● **Material supplied**
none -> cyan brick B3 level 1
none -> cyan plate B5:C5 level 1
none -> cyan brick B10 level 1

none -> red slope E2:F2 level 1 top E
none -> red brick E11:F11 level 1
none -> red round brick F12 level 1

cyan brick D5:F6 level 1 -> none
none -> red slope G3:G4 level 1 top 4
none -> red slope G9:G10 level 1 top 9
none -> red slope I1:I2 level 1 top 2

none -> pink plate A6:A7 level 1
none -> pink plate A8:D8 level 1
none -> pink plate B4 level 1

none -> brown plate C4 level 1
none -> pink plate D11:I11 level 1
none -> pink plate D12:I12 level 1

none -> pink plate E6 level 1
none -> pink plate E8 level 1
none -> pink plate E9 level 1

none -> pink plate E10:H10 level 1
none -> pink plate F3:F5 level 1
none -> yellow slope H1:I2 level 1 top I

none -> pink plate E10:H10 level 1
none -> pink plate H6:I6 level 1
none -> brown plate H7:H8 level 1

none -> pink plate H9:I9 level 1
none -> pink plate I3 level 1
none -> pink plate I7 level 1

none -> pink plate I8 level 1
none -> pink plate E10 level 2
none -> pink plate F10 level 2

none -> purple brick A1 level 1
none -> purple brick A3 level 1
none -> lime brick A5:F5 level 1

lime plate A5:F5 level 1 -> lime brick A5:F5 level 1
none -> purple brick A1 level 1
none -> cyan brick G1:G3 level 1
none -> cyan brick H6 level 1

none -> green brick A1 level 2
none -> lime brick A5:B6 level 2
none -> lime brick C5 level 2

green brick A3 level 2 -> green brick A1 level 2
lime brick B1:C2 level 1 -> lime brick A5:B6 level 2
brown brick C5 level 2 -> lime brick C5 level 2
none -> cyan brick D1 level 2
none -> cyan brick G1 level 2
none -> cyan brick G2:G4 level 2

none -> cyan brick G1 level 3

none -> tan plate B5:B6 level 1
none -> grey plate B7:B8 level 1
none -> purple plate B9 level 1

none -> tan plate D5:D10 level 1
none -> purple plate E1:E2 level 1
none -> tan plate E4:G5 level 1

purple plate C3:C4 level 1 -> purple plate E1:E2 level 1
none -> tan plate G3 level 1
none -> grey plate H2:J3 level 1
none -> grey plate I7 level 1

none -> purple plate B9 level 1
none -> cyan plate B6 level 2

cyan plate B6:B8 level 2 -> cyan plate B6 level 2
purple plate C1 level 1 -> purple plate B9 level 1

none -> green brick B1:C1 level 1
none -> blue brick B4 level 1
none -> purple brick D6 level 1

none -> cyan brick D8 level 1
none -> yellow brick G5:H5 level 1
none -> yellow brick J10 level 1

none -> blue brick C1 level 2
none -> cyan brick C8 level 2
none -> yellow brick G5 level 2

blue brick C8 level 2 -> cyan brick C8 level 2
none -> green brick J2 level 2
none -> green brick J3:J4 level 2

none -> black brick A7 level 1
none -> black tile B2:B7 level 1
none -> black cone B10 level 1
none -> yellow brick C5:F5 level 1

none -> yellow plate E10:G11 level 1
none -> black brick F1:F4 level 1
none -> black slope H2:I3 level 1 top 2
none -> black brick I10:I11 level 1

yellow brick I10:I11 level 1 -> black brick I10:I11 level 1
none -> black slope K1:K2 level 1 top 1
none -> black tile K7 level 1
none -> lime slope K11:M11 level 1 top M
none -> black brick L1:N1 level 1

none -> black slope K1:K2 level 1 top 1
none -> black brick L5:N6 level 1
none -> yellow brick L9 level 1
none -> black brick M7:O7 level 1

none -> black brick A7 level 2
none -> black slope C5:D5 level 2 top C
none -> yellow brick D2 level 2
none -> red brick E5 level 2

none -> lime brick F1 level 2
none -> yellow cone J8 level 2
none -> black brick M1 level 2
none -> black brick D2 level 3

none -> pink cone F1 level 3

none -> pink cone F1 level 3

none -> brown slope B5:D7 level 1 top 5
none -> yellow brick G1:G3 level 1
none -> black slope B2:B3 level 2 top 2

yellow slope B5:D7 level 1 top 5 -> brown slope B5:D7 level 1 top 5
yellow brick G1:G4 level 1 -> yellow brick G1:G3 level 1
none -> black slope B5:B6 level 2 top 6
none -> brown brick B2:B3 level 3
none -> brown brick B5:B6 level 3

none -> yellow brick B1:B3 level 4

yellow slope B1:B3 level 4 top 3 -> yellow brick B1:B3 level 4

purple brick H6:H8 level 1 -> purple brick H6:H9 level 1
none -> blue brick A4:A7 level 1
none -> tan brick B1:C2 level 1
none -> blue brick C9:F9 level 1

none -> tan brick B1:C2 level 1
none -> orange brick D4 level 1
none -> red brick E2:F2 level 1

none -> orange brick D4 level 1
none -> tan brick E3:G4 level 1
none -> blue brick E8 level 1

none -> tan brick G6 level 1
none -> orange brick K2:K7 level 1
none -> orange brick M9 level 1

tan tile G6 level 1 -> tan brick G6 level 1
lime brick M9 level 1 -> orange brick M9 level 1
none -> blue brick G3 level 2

● **Exercise**
Among the entries above, identify all lines with "lime" and copy them.

● **Exercise output**
none -> lime brick A5:F5 level 1
lime plate A5:F5 level 1 -> lime brick A5:F5 level 1
none -> lime brick A5:B6 level 2
none -> lime brick C5 level 2
lime brick B1:C2 level 1 -> lime brick A5:B6 level 2
brown brick C5 level 2 -> lime brick C5 level 2
none -> lime slope K11:M11 level 1 top M
none -> lime brick F1 level 2
lime brick M9 level 1 -> orange brick M9 level 1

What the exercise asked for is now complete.